From the line containing "T103: NPN (B" through the last line of the entries below, print each line exactly. Pictures stay out.

::: Entries provided

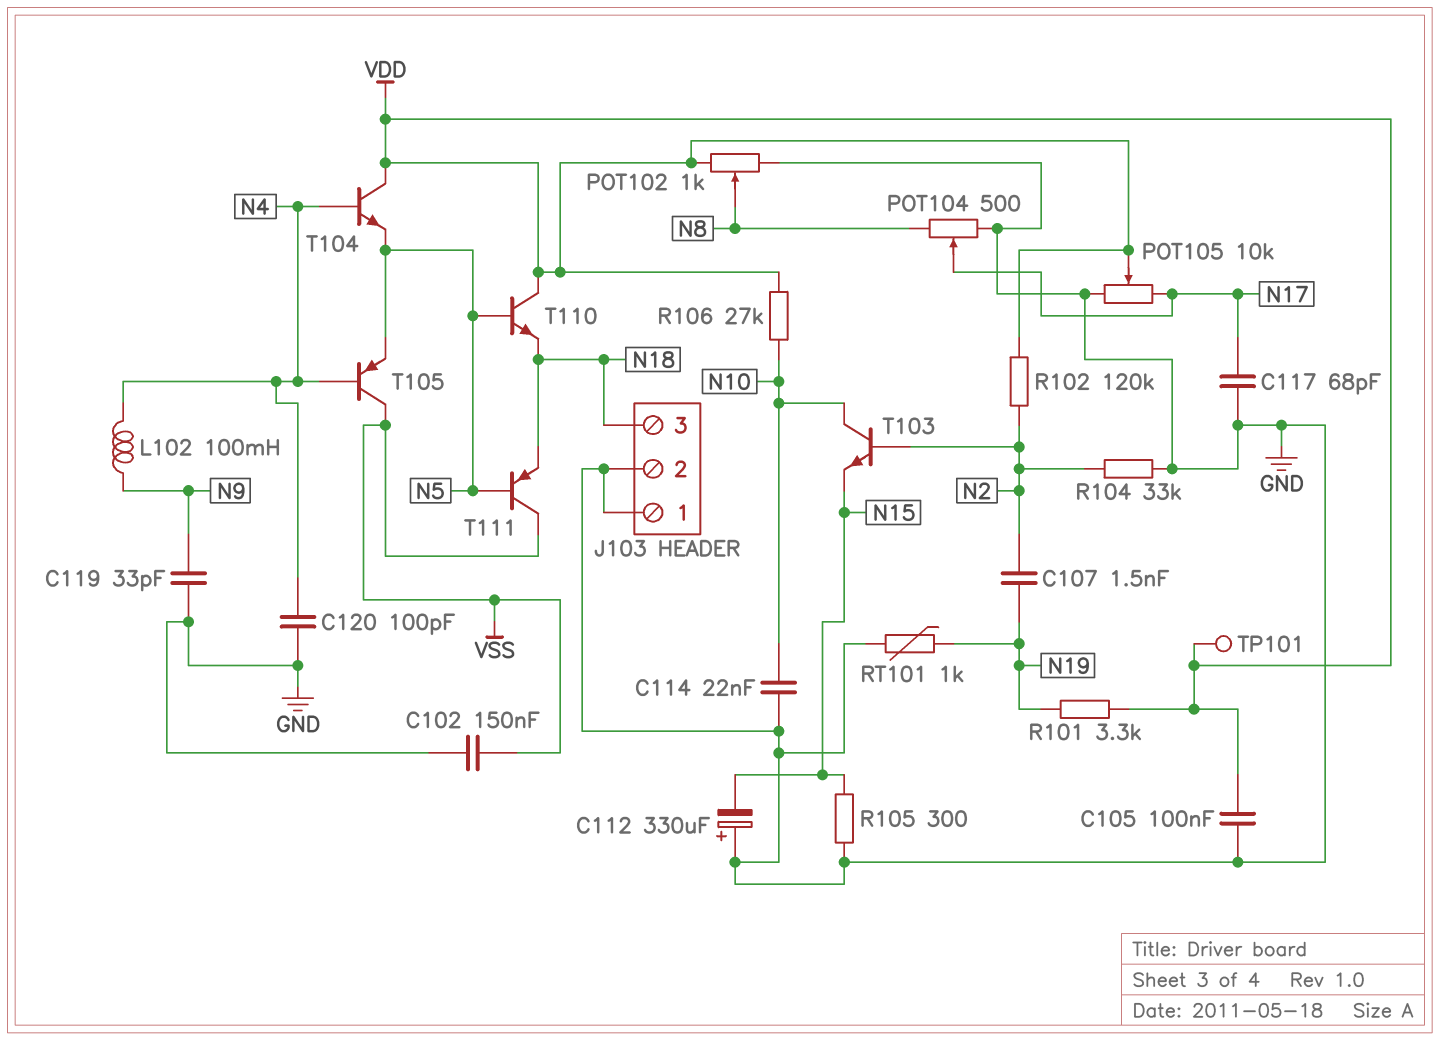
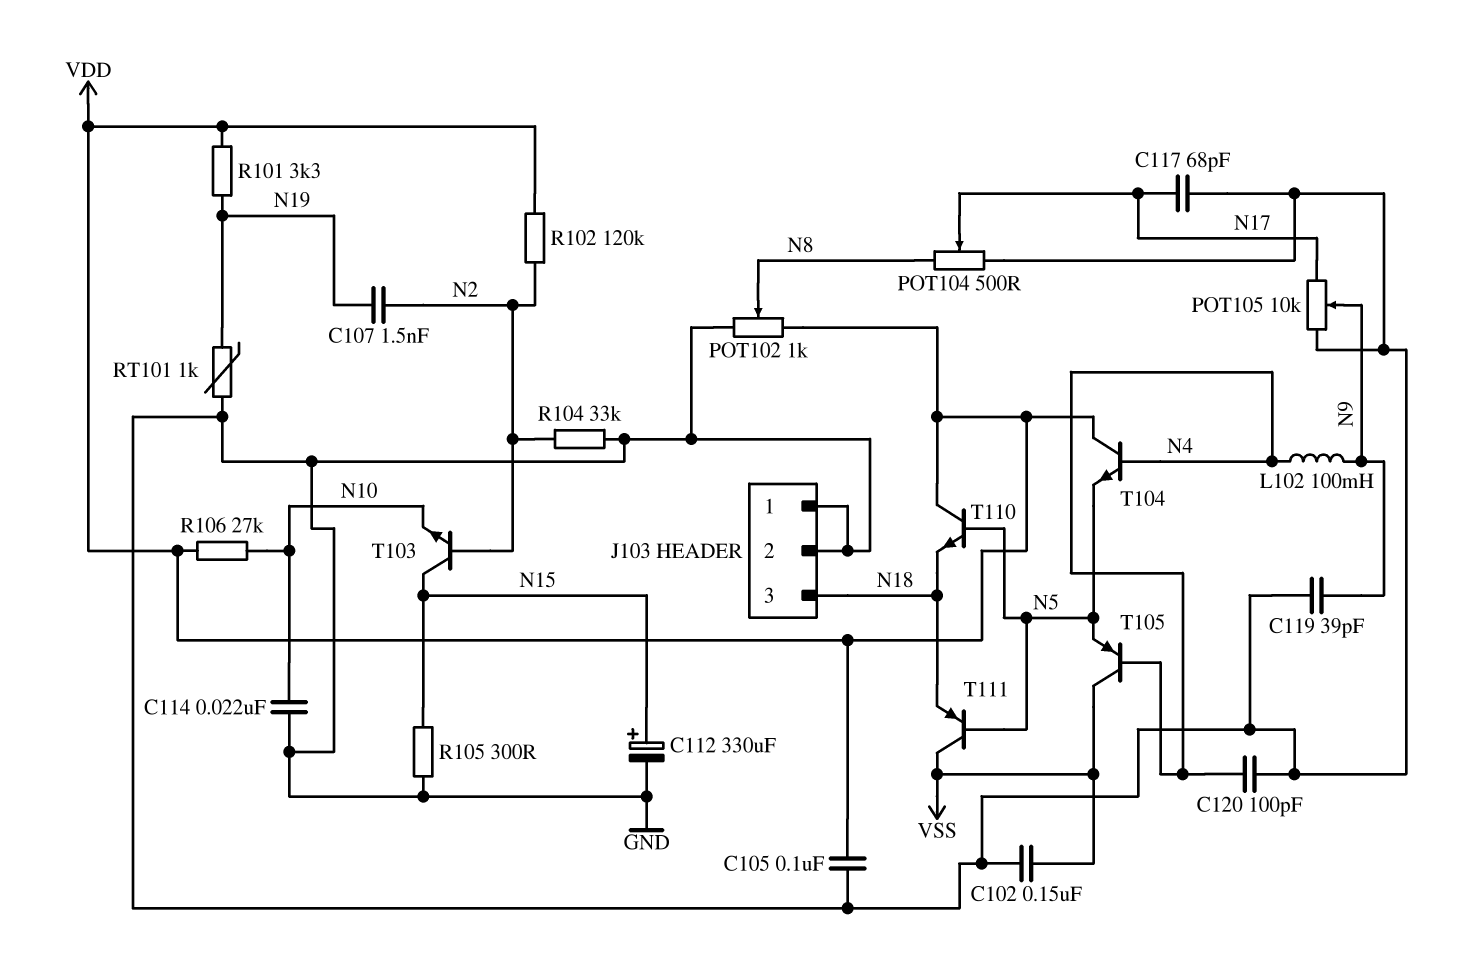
C112: 330uF (plus GND, minus N15) -> 330uF (plus N15, minus GND)
C119: 33pF (GND, N9) -> 39pF (GND, N9)
POT105: 10k (GND, N17, wiper VDD) -> 10k (GND, N17, wiper N9)
T103: NPN (B N2, C N10, E N15) -> NPN (B N2, C N15, E N10)
TP101: test point (VDD) -> none

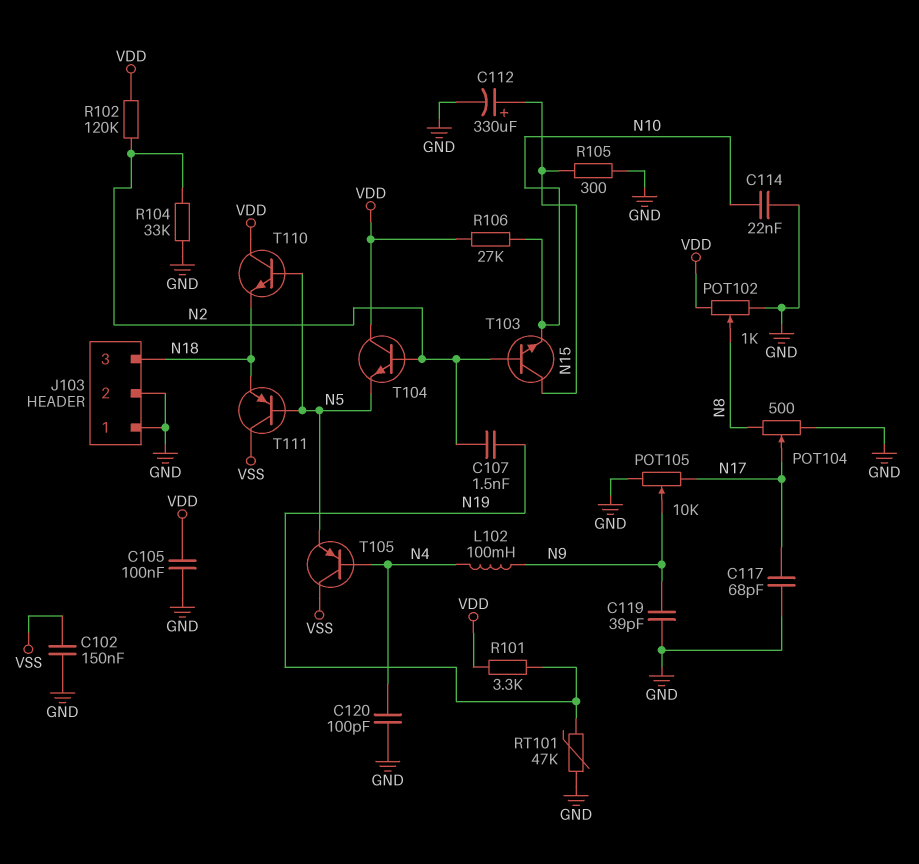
RT101: 1k (GND, N19) -> 47k (GND, N19)
T104: NPN (B N4, C VDD, E N5) -> NPN (B N2, C VDD, E N5)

::::::

=== Reply ===
T103: NPN (B N2, C N10, E N15) -> NPN (B N2, C N15, E N10)
TP101: test point (VDD) -> none

RT101: 1k (GND, N19) -> 47k (GND, N19)
T104: NPN (B N4, C VDD, E N5) -> NPN (B N2, C VDD, E N5)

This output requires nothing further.